[Dataset items]
------------------------------------------------------------------------

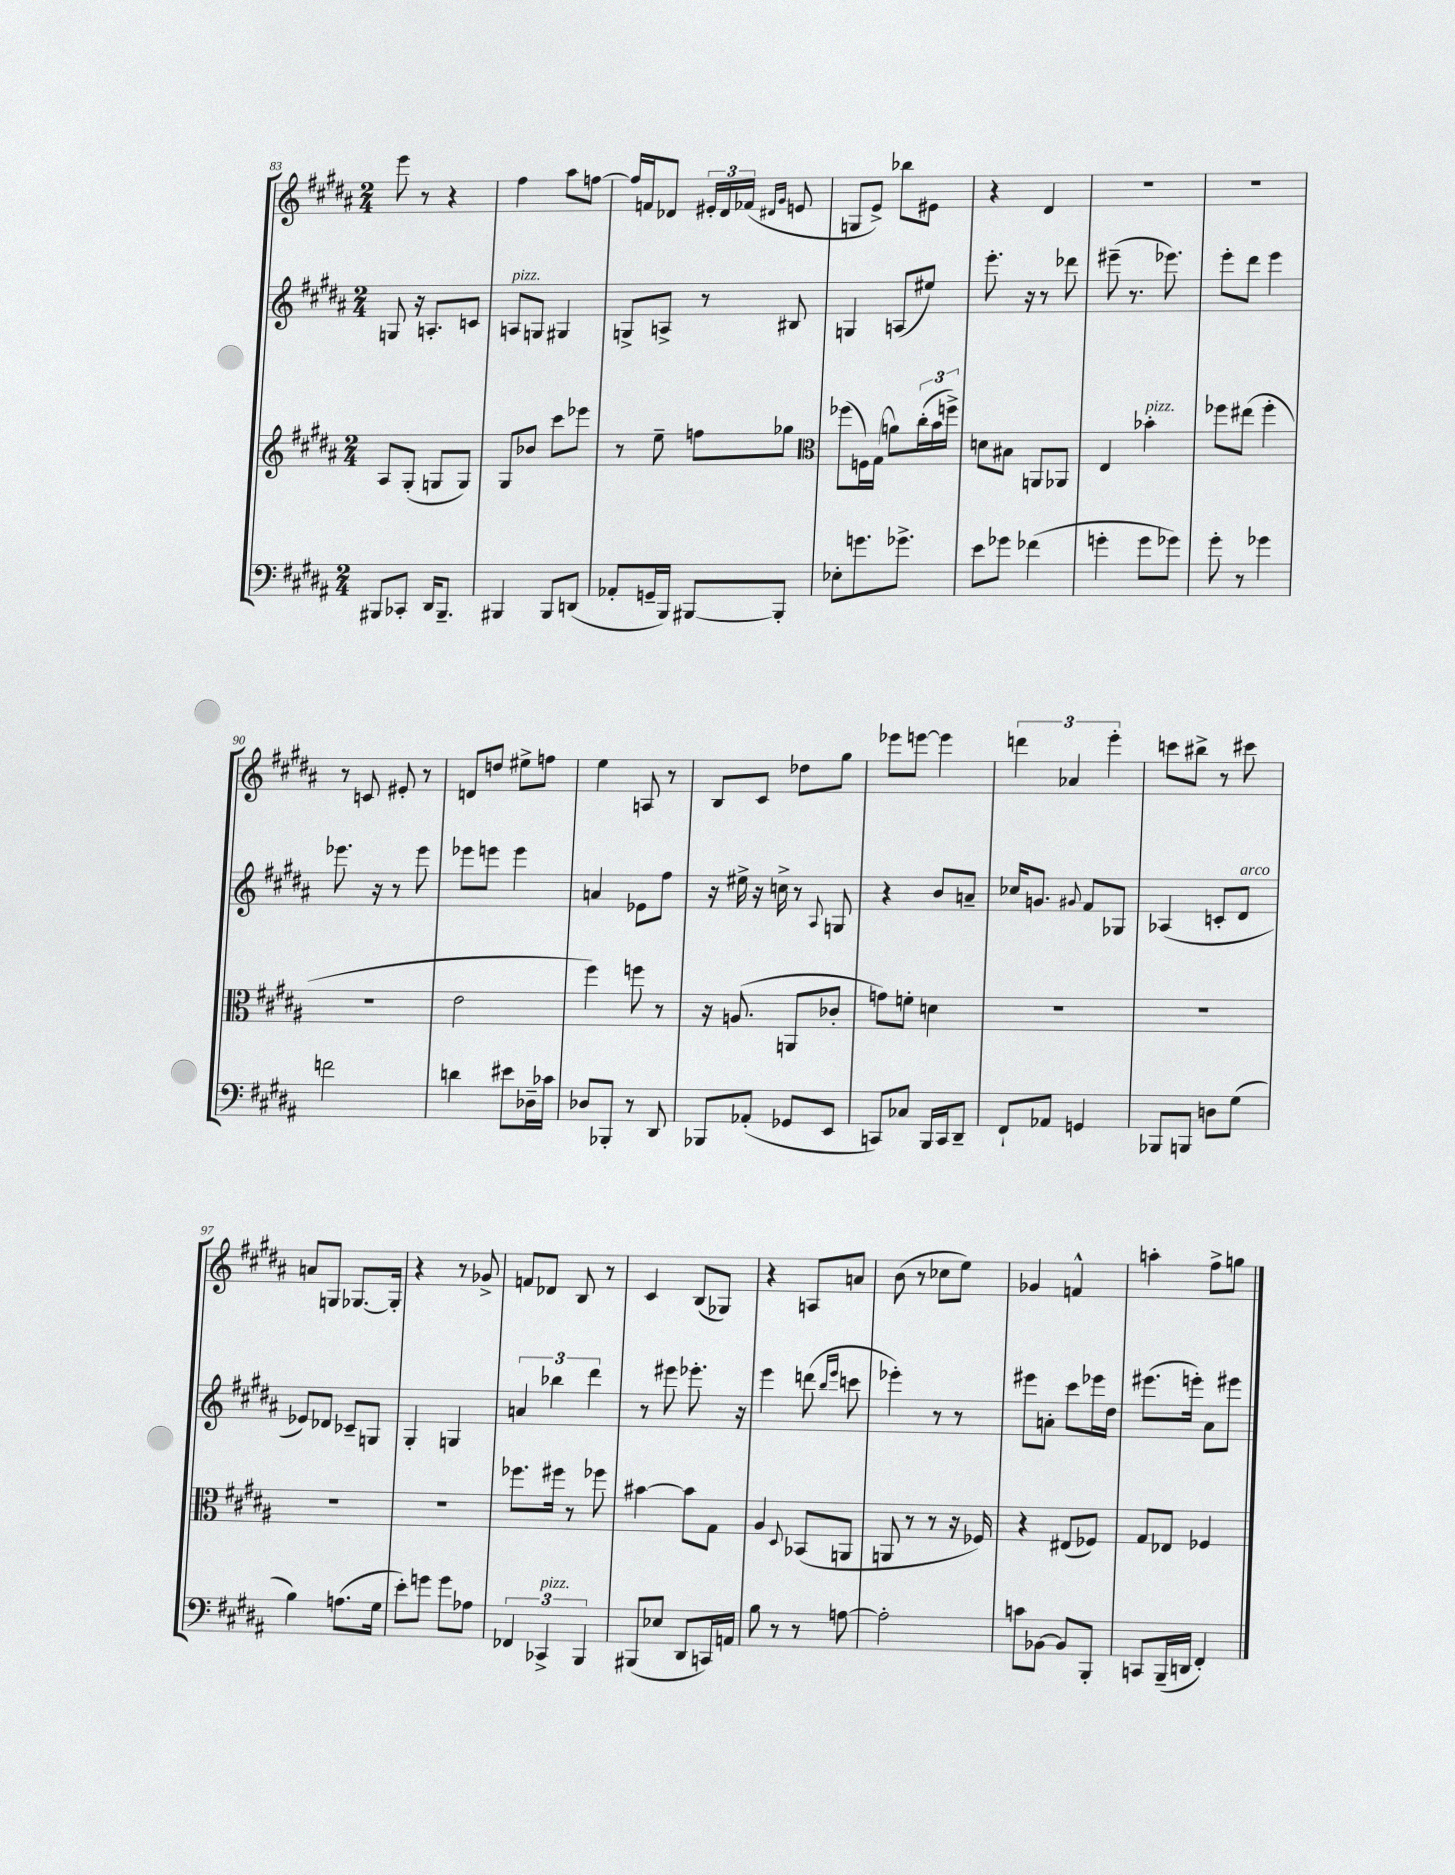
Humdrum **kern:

**kern	**kern	**kern	**kern
*staff4	*staff3	*staff2	*staff1
*clefF4	*clefG2	*clefG2	*clefG2
*k[f#c#g#d#a#]	*k[f#c#g#d#a#]	*k[f#c#g#d#a#]	*k[f#c#g#d#a#]
*M2/4	*M2/4	*M2/4	*M2/4
8BBB#	8A#	8G	8eee
8CC-'	(8G#'	16r	8r
.	.	8.A'	.
16DD#	8G	.	4r
8.BBB#~	.	.	.
.	8G)	8c	.
=	=	=	=
4BBB#	8G#	8A	4ff#
.	8b-	8G	.
8BBB#	8ccc#	4G#	8aa#
(8DD	8eee-	.	[8ff
=	=	=	=
8AA-'	8r	8G^	16ff]
.	.	.	16f
16GG~	8ee~	8A^	8d-
16BBB)	.	.	.
[8BBB#	8ff	8r	24e#'
.	.	.	24d-
.	.	.	(24f-
.	.	.	16qqd#
.	.	.	16qqg#
8BBB#']	8gg-	8B#	8e
=	=	=	=
*	*clefC3	*	*
8E-'	(8ff-	4G	8G
8.g	16F)	.	8e^)
.	(16G#	.	.
.	8a)	(8A	8bb-
8.g-^	.	.	.
.	(24cc#'	8ee#)	8e#
.	24b	.	.
.	24ff^)	.	.
=	=	=	=
8e	8d	8.eee'	4r
8g-	8B#	.	.
.	.	16r	.
(4f-	8AA	8r	4d#
.	8AA-	8ddd-	.
=	=	=	=
4g'	4E	(8eee#~	2r
.	.	8.r	.
8g	4b-'	.	.
.	.	8.eee-)	.
8g-)	.	.	.
=	=	=	=
8g#'	8ff-	8eee'	2r
8r	(8ee#	8ddd#	.
4g-	4ff-'	4eee	.
=	=	=	=
2f	2r	8.eee-	8r
.	.	.	8c
.	.	16r	.
.	.	8r	8e#'
.	.	8eee-	8r
=	=	=	=
4d	2e	8eee-	8d
.	.	8eee	8dd
8e#	.	4eee	8ee#^
16D-~	.	.	8ff
16c-	.	.	.
=	=	=	=
8D-	4ff#)	4a	4ee
8BBB-'	.	.	.
8r	8ff	8e-	8A
8DD#	8r	8ff#	8r
=	=	=	=
8BBB-	16r	16r	8B
.	(8.A	16ee#^	.
(8AA-'	.	16r	8c#
.	.	16cc^	.
8GG-	8AA	8r	8dd-
.	.	8qqA#	.
8EE	8c-'	8G	8gg#
=	=	=	=
8CC)	8g)	4r	8eee-
8C-	8f'	.	[8eee
16BBB	4d	8b	4eee]
16CC	.	.	.
8DD#~	.	8a~	.
=	=	=	=
8FF#`	2r	16cc-	6ddd
.	.	8.g	.
8AA-	.	.	.
.	.	.	6a-
.	.	8qqg#	.
4GG	.	8f#	.
.	.	.	6eee'
.	.	8G-	.
=	=	=	=
8BBB-	2r	(4A-	8ccc
8BBB	.	.	8bb#^
8D	.	8c'	8r
(8G#	.	8d#	8ccc#
=	=	=	=
4B)	2r	8e-)	8a
.	.	8d-	8G
(8.A	.	8c-~	[8.G-
.	.	8G	.
16G#	.	.	16G-']
=	=	=	=
8e')	2r	4G#'	4r
8g	.	.	.
8g	.	4G	8r
8A-	.	.	8g-^
=	=	=	=
6FF-	8.ff-	6a	8f
.	.	.	8d-
6CC-^	.	6bb-	.
.	16ff#	.	.
.	8r	.	8B
6BBB	.	6ddd#	.
.	8ff-	.	8r
=	=	=	=
(8BBB#	[4b#	8r	4c#
8E-	.	8eee#	.
8DD#	8b#]	8.eee-'	(8B
16CC)	8G#	.	8G-)
16AA	.	16r	.
=	=	=	=
8B	4A#	4eee	4r
8r	.	.	.
.	8qqD#	.	.
8r	(8BB-	(8ddd	8A
.	.	16qqbb	.
.	.	16qqeee	.
[8A	8AA	8ccc	8a
=	=	=	=
2A']	8AA	4eee-')	(8b
.	8r	.	8r
.	8r	8r	8cc-
.	16r	8r	8ee)
.	16F-)	.	.
=	=	=	=
8c	4r	8eee#	4g-
[8BB-	.	8a'	.
8BB-]	(8E#	8ccc#	4f^^
8BBB'	8F-)	16eee-	.
.	.	16dd#	.
=	=	=	=
8CC	8G#	(8.eee#	4aa'
(16BBB~	8E-	.	.
16DD	.	16eee')	.
4FF#')	4F-	8a#	8ff#^
.	.	8eee#	8gg
==	==	==	==
*-	*-	*-	*-
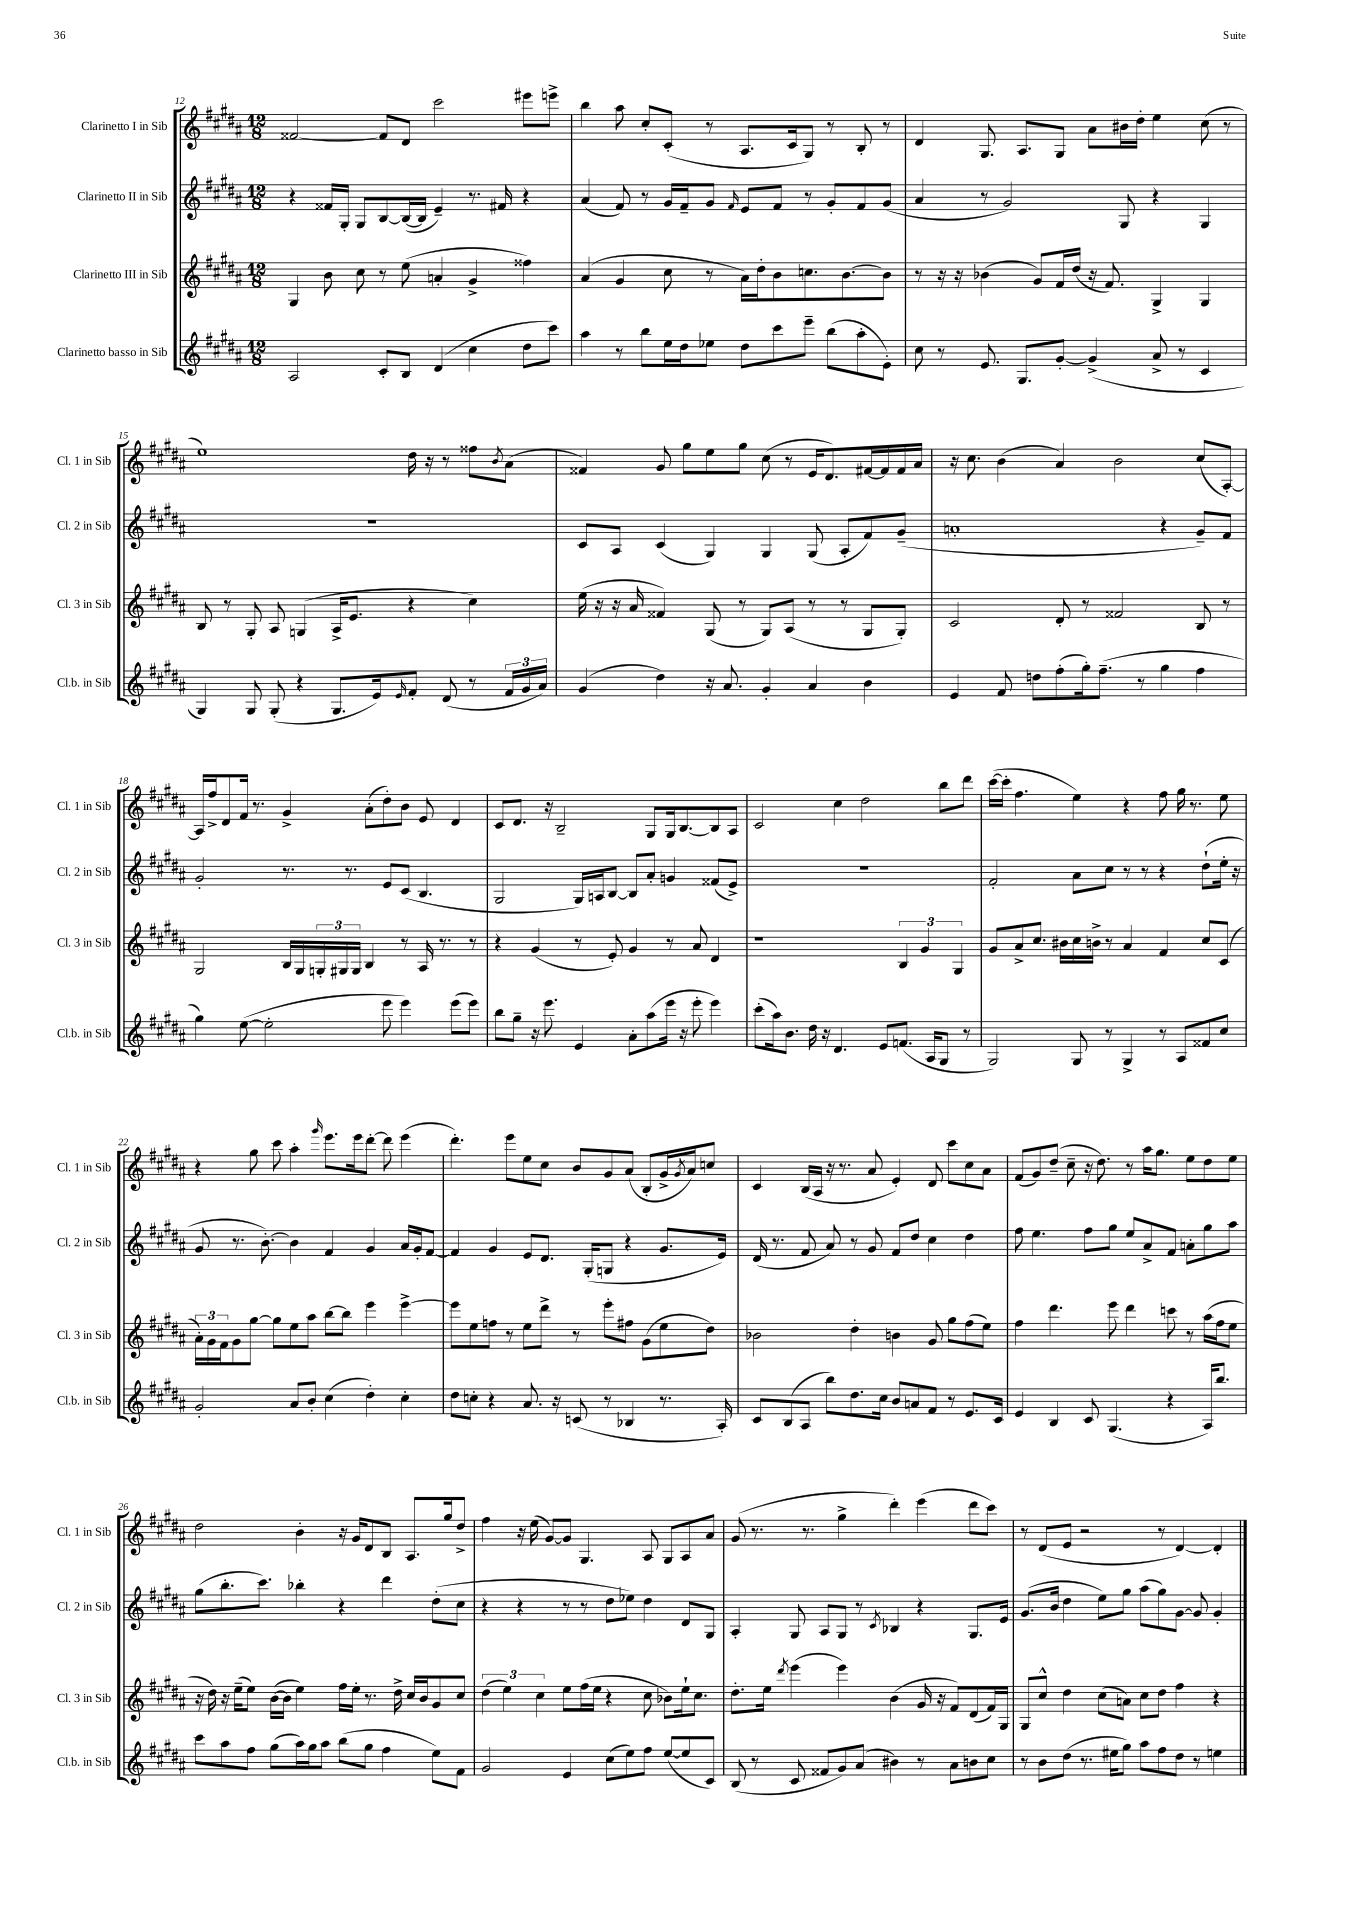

------------------------------------------------------------------------

- SET EXERCISE
Extract every line of the entries above word for word, leaving out the pictures.

- THE RESULT
Humdrum **kern:

**kern	**kern	**kern	**kern
*staff4	*staff3	*staff2	*staff1
*clefF4	*clefG2	*clefG2	*clefG2
*k[f#c#g#d#a#]	*k[f#c#g#d#a#]	*k[f#c#g#d#a#]	*k[f#c#g#d#a#]
*M2/4	*M2/4	*M2/4	*M2/4
8BBB#	8A#	8G	8eee
8CC-'	(8G#'	16r	8r
.	.	8.A'	.
16DD#	8G	.	4r
8.BBB#~	.	.	.
.	8G)	8c	.
=	=	=	=
4BBB#	8G#	8A	4ff#
.	8b-	8G	.
8BBB#	8ccc#	4G#	8aa#
(8DD	8eee-	.	[8ff
=	=	=	=
8AA-'	8r	8G^	16ff]
.	.	.	16f
16GG~	8ee~	8A^	8d-
16BBB)	.	.	.
[8BBB#	8ff	8r	24e#'
.	.	.	24d-
.	.	.	(24f-
.	.	.	16qqd#
.	.	.	16qqg#
8BBB#']	8gg-	8B#	8e
=	=	=	=
*	*clefC3	*	*
8E-'	(8ff-	4G	8G
8.g	16F)	.	8e^)
.	(16G#	.	.
.	8a)	(8A	8bb-
8.g-^	.	.	.
.	(24cc#'	8ee#)	8e#
.	24b	.	.
.	24ff^)	.	.
=	=	=	=
8e	8d	8.eee'	4r
8g-	8B#	.	.
.	.	16r	.
(4f-	8AA	8r	4d#
.	8AA-	8ddd-	.
=	=	=	=
4g'	4E	(8eee#~	2r
.	.	8.r	.
8g	4b-'	.	.
.	.	8.eee-)	.
8g-)	.	.	.
=	=	=	=
8g#'	8ff-	8eee'	2r
8r	(8ee#	8ddd#	.
4g-	4ff-'	4eee	.
=	=	=	=
2f	2r	8.eee-	8r
.	.	.	8c
.	.	16r	.
.	.	8r	8e#'
.	.	8eee-	8r
=	=	=	=
4d	2e	8eee-	8d
.	.	8eee	8dd
8e#	.	4eee	8ee#^
16D-~	.	.	8ff
16c-	.	.	.
=	=	=	=
8D-	4ff#)	4a	4ee
8BBB-'	.	.	.
8r	8ff	8e-	8A
8DD#	8r	8ff#	8r
=	=	=	=
8BBB-	16r	16r	8B
.	(8.A	16ee#^	.
(8AA-'	.	16r	8c#
.	.	16cc^	.
8GG-	8AA	8r	8dd-
.	.	8qqA#	.
8EE	8c-'	8G	8gg#
=	=	=	=
8CC)	8g)	4r	8eee-
8C-	8f'	.	[8eee
16BBB	4d	8b	4eee]
16CC	.	.	.
8DD#~	.	8a~	.
=	=	=	=
8FF#`	2r	16cc-	6ddd
.	.	8.g	.
8AA-	.	.	.
.	.	.	6a-
.	.	8qqg#	.
4GG	.	8f#	.
.	.	.	6eee'
.	.	8G-	.
=	=	=	=
8BBB-	2r	(4A-	8ccc
8BBB	.	.	8bb#^
8D	.	8c'	8r
(8G#	.	8d#	8ccc#
=	=	=	=
4B)	2r	8e-)	8a
.	.	8d-	8G
(8.A	.	8c-~	[8.G-
.	.	8G	.
16G#	.	.	16G-']
=	=	=	=
8e')	2r	4G#'	4r
8g	.	.	.
8g	.	4G	8r
8A-	.	.	8g-^
=	=	=	=
6FF-	8.ff-	6a	8f
.	.	.	8d-
6CC-^	.	6bb-	.
.	16ff#	.	.
.	8r	.	8B
6BBB	.	6ddd#	.
.	8ff-	.	8r
=	=	=	=
(8BBB#	[4b#	8r	4c#
8E-	.	8eee#	.
8DD#	8b#]	8.eee-'	(8B
16CC)	8G#	.	8G-)
16AA	.	16r	.
=	=	=	=
8B	4A#	4eee	4r
8r	.	.	.
.	8qqD#	.	.
8r	(8BB-	(8ddd	8A
.	.	16qqbb	.
.	.	16qqeee	.
[8A	8AA	8ccc	8a
=	=	=	=
2A']	8AA	4eee-')	(8b
.	8r	.	8r
.	8r	8r	8cc-
.	16r	8r	8ee)
.	16F-)	.	.
=	=	=	=
8c	4r	8eee#	4g-
[8BB-	.	8a'	.
8BB-]	(8E#	8ccc#	4f^^
8BBB'	8F-)	16eee-	.
.	.	16dd#	.
=	=	=	=
8CC	8G#	(8.eee#	4aa'
(16BBB~	8E-	.	.
16DD	.	16eee')	.
4FF#')	4F-	8a#	8ff#^
.	.	8eee#	8gg
==	==	==	==
*-	*-	*-	*-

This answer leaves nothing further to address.